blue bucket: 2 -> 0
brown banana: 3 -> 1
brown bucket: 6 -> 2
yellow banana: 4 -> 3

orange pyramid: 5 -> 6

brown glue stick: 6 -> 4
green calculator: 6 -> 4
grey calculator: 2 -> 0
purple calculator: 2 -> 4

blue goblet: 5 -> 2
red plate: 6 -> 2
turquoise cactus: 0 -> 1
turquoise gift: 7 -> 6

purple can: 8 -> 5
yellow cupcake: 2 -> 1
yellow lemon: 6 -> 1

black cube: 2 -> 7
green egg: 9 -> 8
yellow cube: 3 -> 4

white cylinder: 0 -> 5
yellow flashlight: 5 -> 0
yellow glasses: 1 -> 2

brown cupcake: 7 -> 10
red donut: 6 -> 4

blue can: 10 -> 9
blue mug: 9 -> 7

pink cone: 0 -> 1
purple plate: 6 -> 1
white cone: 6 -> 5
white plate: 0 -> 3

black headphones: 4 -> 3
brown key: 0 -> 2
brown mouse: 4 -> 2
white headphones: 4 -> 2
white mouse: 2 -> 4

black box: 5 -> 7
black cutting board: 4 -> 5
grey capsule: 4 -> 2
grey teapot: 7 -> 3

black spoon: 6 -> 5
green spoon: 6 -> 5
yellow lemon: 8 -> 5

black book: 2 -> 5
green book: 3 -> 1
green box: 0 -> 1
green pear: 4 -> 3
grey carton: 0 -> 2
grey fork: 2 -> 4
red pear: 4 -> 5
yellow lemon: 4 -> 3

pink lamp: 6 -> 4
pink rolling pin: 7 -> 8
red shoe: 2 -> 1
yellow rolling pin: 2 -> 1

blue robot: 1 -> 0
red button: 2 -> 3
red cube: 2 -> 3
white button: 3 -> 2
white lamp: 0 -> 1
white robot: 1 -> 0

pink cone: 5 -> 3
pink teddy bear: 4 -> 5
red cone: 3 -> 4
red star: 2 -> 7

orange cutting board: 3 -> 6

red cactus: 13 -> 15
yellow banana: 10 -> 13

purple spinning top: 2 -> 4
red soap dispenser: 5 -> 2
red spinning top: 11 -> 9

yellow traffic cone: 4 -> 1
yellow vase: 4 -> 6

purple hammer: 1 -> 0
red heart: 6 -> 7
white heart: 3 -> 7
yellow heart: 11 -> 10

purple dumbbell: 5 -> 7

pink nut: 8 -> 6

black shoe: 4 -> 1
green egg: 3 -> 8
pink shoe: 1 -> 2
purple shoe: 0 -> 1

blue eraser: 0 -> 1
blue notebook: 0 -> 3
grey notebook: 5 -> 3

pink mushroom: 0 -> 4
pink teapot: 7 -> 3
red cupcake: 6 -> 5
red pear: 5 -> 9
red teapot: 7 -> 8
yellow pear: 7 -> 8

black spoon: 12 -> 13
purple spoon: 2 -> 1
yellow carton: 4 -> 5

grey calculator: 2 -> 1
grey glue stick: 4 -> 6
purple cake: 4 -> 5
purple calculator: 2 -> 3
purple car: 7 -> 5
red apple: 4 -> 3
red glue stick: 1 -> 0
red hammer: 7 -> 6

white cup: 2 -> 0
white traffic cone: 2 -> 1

### EXERCISE AIM
Copy every line of the material, please, keeping it exactly the same.

### SOLVED PROBLEM
blue bucket: 2 -> 0
brown banana: 3 -> 1
brown bucket: 6 -> 2
yellow banana: 4 -> 3

orange pyramid: 5 -> 6

brown glue stick: 6 -> 4
green calculator: 6 -> 4
grey calculator: 2 -> 0
purple calculator: 2 -> 4

blue goblet: 5 -> 2
red plate: 6 -> 2
turquoise cactus: 0 -> 1
turquoise gift: 7 -> 6

purple can: 8 -> 5
yellow cupcake: 2 -> 1
yellow lemon: 6 -> 1

black cube: 2 -> 7
green egg: 9 -> 8
yellow cube: 3 -> 4

white cylinder: 0 -> 5
yellow flashlight: 5 -> 0
yellow glasses: 1 -> 2

brown cupcake: 7 -> 10
red donut: 6 -> 4

blue can: 10 -> 9
blue mug: 9 -> 7

pink cone: 0 -> 1
purple plate: 6 -> 1
white cone: 6 -> 5
white plate: 0 -> 3

black headphones: 4 -> 3
brown key: 0 -> 2
brown mouse: 4 -> 2
white headphones: 4 -> 2
white mouse: 2 -> 4

black box: 5 -> 7
black cutting board: 4 -> 5
grey capsule: 4 -> 2
grey teapot: 7 -> 3

black spoon: 6 -> 5
green spoon: 6 -> 5
yellow lemon: 8 -> 5

black book: 2 -> 5
green book: 3 -> 1
green box: 0 -> 1
green pear: 4 -> 3
grey carton: 0 -> 2
grey fork: 2 -> 4
red pear: 4 -> 5
yellow lemon: 4 -> 3

pink lamp: 6 -> 4
pink rolling pin: 7 -> 8
red shoe: 2 -> 1
yellow rolling pin: 2 -> 1

blue robot: 1 -> 0
red button: 2 -> 3
red cube: 2 -> 3
white button: 3 -> 2
white lamp: 0 -> 1
white robot: 1 -> 0

pink cone: 5 -> 3
pink teddy bear: 4 -> 5
red cone: 3 -> 4
red star: 2 -> 7

orange cutting board: 3 -> 6

red cactus: 13 -> 15
yellow banana: 10 -> 13

purple spinning top: 2 -> 4
red soap dispenser: 5 -> 2
red spinning top: 11 -> 9

yellow traffic cone: 4 -> 1
yellow vase: 4 -> 6

purple hammer: 1 -> 0
red heart: 6 -> 7
white heart: 3 -> 7
yellow heart: 11 -> 10

purple dumbbell: 5 -> 7

pink nut: 8 -> 6

black shoe: 4 -> 1
green egg: 3 -> 8
pink shoe: 1 -> 2
purple shoe: 0 -> 1

blue eraser: 0 -> 1
blue notebook: 0 -> 3
grey notebook: 5 -> 3

pink mushroom: 0 -> 4
pink teapot: 7 -> 3
red cupcake: 6 -> 5
red pear: 5 -> 9
red teapot: 7 -> 8
yellow pear: 7 -> 8

black spoon: 12 -> 13
purple spoon: 2 -> 1
yellow carton: 4 -> 5

grey calculator: 2 -> 1
grey glue stick: 4 -> 6
purple cake: 4 -> 5
purple calculator: 2 -> 3
purple car: 7 -> 5
red apple: 4 -> 3
red glue stick: 1 -> 0
red hammer: 7 -> 6

white cup: 2 -> 0
white traffic cone: 2 -> 1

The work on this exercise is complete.